Aim: Please copy the rows below, from the first line through the line containing "green cross: moved 1 px up", including both of those lines, without changing any characters.

Data supplied:
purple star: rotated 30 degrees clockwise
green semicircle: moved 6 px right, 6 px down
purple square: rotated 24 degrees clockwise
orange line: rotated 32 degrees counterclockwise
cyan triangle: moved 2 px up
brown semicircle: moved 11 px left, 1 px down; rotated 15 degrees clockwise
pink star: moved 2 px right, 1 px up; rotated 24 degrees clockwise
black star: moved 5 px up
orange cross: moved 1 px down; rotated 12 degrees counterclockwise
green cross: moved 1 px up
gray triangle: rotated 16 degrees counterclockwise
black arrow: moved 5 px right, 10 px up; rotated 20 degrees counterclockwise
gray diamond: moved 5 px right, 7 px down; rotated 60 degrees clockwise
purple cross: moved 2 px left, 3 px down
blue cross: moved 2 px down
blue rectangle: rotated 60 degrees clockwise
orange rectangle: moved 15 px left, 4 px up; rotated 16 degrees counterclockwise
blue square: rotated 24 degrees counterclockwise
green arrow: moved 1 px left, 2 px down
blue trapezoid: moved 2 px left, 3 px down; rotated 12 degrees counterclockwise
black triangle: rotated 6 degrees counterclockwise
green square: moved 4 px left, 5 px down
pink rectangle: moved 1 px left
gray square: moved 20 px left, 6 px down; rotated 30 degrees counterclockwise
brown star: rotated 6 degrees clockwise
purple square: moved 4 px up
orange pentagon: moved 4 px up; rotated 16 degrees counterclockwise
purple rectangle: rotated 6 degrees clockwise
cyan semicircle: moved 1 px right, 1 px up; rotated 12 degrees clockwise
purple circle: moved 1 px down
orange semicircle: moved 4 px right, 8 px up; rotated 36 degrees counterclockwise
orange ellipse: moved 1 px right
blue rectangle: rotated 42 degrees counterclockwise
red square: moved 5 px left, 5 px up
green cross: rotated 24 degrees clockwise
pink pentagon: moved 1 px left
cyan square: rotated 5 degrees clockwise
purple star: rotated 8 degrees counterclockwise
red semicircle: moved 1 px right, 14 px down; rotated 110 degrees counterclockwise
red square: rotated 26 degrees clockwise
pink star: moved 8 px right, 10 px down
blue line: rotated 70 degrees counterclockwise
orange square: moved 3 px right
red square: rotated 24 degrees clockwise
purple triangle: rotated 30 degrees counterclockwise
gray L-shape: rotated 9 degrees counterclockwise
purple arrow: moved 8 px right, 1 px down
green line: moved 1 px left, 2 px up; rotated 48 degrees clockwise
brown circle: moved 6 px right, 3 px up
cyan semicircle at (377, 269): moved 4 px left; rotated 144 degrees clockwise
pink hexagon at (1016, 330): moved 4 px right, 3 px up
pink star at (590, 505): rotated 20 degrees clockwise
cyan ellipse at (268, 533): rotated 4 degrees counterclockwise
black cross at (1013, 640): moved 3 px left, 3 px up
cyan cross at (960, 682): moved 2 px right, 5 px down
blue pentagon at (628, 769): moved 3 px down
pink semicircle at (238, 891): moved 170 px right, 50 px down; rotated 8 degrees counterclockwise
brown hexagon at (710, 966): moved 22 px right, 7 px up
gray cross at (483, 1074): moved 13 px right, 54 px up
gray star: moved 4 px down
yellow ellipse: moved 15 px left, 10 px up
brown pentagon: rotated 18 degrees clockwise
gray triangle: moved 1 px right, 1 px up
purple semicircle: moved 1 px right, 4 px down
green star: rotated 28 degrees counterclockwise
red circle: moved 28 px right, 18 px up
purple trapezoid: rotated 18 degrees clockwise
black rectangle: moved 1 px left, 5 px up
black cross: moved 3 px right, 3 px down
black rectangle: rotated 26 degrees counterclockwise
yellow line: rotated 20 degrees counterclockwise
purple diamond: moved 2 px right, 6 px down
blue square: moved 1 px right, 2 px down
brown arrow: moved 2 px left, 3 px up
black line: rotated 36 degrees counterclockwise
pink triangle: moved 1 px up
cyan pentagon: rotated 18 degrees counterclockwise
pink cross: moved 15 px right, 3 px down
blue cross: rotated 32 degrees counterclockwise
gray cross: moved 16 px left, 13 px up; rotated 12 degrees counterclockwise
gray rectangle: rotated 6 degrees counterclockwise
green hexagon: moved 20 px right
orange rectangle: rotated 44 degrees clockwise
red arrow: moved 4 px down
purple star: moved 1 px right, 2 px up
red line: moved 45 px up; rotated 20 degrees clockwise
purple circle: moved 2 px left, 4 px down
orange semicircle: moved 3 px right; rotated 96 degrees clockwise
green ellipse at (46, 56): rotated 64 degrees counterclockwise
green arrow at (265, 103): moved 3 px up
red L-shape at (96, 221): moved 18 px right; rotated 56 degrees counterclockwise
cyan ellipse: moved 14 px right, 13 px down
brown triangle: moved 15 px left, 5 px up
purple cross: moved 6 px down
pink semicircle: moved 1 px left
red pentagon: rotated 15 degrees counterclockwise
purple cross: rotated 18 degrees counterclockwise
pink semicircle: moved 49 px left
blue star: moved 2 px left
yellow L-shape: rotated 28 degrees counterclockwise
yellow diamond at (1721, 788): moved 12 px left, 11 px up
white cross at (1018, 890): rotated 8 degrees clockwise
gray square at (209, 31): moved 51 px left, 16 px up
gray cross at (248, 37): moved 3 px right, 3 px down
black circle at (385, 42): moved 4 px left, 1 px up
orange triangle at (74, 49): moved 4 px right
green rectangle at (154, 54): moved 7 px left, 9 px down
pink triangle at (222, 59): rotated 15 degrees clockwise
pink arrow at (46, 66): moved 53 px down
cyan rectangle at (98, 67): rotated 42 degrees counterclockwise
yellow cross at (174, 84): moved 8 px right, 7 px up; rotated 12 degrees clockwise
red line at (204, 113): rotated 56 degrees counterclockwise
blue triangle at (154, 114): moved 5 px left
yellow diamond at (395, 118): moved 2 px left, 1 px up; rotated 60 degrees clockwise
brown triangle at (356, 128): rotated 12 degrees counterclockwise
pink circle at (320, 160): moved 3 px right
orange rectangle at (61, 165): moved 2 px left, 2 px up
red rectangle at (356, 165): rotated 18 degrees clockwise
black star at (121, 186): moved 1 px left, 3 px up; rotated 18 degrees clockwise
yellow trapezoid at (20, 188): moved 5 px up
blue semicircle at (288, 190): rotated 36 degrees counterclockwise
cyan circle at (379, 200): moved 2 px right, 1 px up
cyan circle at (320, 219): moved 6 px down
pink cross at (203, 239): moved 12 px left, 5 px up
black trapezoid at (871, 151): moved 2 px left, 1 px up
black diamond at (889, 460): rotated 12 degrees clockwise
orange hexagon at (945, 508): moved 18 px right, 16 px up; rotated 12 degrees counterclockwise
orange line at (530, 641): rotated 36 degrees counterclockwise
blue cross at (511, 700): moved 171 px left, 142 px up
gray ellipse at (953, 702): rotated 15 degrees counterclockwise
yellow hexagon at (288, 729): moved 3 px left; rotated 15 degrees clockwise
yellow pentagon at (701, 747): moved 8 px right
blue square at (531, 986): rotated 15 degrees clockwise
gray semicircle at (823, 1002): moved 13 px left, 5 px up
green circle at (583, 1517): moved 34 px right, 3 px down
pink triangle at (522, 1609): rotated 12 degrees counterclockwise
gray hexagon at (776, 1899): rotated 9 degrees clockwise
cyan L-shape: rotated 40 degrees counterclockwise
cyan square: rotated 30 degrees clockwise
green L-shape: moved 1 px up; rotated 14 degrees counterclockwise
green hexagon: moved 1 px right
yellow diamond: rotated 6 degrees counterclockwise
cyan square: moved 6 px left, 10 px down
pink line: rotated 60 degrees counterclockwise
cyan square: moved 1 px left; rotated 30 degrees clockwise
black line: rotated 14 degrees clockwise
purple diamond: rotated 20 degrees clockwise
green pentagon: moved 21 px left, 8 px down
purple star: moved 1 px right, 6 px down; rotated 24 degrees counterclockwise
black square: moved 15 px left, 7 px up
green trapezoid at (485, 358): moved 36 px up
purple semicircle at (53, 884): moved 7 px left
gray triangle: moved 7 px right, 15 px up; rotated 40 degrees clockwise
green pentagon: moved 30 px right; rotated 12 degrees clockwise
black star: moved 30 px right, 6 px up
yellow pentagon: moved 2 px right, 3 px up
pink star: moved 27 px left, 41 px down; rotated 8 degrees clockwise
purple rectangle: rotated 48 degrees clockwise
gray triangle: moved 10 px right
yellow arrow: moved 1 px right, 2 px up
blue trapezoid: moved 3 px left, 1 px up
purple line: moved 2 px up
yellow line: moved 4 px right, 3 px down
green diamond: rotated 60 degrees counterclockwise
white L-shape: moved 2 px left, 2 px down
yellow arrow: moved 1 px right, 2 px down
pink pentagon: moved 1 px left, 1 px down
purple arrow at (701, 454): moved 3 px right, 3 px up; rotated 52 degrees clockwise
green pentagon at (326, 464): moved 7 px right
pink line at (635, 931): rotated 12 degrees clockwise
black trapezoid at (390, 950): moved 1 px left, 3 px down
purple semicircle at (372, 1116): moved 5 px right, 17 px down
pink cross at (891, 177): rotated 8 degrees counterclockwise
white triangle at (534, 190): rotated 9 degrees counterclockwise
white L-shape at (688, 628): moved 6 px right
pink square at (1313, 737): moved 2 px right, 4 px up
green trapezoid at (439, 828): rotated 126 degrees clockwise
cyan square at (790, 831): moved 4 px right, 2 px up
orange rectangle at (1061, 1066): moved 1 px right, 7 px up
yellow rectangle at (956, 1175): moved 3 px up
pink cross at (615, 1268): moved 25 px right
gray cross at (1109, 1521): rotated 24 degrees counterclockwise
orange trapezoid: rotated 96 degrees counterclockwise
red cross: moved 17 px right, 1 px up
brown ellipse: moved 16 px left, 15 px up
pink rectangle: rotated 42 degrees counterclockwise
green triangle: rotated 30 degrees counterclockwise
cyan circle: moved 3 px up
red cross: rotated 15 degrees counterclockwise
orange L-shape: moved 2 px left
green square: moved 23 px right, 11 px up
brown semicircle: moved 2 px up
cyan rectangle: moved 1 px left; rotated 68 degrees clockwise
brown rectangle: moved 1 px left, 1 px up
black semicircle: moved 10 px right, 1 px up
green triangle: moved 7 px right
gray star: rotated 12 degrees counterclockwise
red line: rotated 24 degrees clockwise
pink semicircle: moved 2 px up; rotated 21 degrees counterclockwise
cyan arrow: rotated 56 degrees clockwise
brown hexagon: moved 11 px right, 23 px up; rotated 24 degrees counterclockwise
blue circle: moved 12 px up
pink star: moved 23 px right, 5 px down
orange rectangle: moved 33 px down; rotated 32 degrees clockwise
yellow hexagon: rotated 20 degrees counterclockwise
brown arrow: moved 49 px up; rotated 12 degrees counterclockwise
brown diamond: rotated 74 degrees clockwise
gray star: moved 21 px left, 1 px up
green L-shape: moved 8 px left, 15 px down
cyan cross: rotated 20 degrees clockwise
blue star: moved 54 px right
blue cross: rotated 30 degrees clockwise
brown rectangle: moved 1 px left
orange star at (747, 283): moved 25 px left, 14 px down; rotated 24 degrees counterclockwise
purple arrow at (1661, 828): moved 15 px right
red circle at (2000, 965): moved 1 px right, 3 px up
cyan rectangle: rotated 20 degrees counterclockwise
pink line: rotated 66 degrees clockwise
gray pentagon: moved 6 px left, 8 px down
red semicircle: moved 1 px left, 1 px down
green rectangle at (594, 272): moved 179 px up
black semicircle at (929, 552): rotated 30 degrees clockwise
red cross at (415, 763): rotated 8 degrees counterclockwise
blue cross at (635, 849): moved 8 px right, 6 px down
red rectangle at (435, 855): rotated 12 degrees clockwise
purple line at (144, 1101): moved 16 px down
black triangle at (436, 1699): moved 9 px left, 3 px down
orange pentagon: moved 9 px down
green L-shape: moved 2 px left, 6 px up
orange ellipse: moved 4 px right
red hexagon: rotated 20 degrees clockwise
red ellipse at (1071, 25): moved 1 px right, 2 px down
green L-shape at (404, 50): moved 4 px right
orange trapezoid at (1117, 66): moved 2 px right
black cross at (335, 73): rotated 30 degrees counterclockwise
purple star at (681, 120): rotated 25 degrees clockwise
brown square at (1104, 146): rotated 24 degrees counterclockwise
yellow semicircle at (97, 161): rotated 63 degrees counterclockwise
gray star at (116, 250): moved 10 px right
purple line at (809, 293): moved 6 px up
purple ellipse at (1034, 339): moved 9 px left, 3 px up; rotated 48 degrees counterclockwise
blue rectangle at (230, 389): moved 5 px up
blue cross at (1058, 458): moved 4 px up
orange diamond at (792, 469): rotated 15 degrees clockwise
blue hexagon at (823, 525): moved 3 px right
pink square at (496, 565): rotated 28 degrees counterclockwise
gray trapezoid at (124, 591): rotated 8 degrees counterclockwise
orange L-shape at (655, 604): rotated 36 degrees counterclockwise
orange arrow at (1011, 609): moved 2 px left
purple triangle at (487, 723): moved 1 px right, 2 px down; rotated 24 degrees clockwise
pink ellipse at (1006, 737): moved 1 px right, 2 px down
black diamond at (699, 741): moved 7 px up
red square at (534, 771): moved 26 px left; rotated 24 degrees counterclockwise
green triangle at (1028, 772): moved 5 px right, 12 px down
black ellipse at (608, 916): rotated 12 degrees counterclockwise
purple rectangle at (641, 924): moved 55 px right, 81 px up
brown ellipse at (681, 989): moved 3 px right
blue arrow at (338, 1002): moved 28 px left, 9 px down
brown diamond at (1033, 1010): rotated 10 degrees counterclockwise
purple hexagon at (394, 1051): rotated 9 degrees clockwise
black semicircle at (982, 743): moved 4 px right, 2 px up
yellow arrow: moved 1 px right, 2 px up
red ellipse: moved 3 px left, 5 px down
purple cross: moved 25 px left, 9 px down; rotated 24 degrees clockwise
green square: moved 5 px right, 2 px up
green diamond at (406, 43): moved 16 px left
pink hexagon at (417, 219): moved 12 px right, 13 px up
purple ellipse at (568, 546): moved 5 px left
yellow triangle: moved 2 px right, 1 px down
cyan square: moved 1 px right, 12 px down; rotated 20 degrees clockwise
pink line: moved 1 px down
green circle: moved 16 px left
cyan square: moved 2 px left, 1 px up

Task solution:
purple star: rotated 30 degrees clockwise
green semicircle: moved 6 px right, 6 px down
purple square: rotated 24 degrees clockwise
orange line: rotated 32 degrees counterclockwise
cyan triangle: moved 2 px up
brown semicircle: moved 11 px left, 1 px down; rotated 15 degrees clockwise
pink star: moved 2 px right, 1 px up; rotated 24 degrees clockwise
black star: moved 5 px up
orange cross: moved 1 px down; rotated 12 degrees counterclockwise
green cross: moved 1 px up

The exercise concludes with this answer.